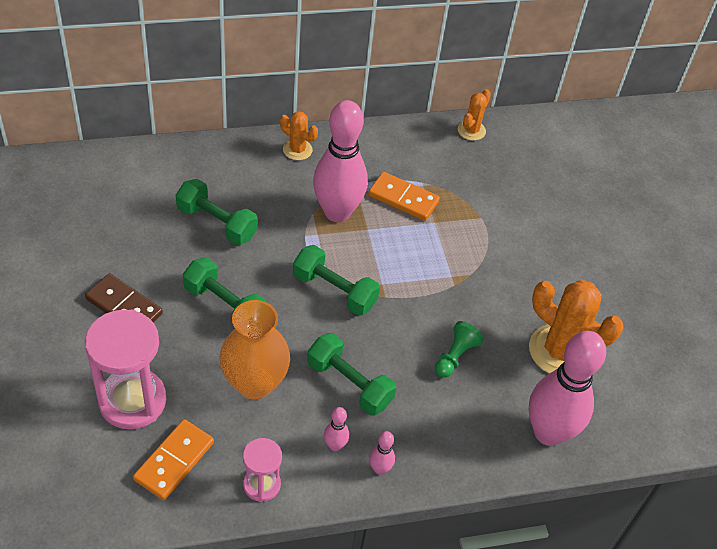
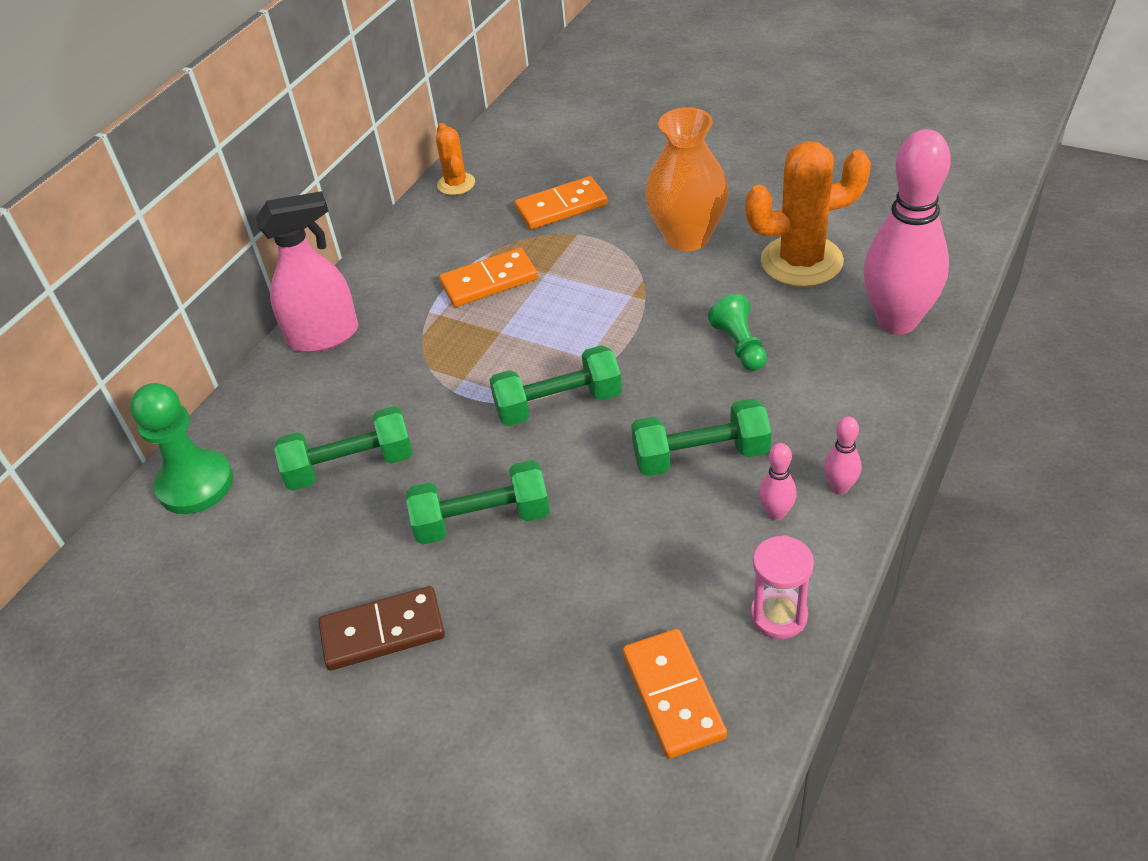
camera: 40 degrees left, 5 degrees down
(132, 401) = (541, 697): pink hourglass -> none
(155, 165) = (195, 484): none -> green pawn
(254, 383) = (623, 547): orange vase -> orange vase (687, 237)
(297, 150) = (324, 336): orange cactus -> pink spray bottle
(337, 212) = (450, 346): pink bowling pin -> none
(498, 195) = (561, 207): none -> orange domino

+ + + +

Aim of the task:
Search the listing above for the string "none". Copy every line that contains it.

Reply:
(132, 401) = (541, 697): pink hourglass -> none
(155, 165) = (195, 484): none -> green pawn
(337, 212) = (450, 346): pink bowling pin -> none
(498, 195) = (561, 207): none -> orange domino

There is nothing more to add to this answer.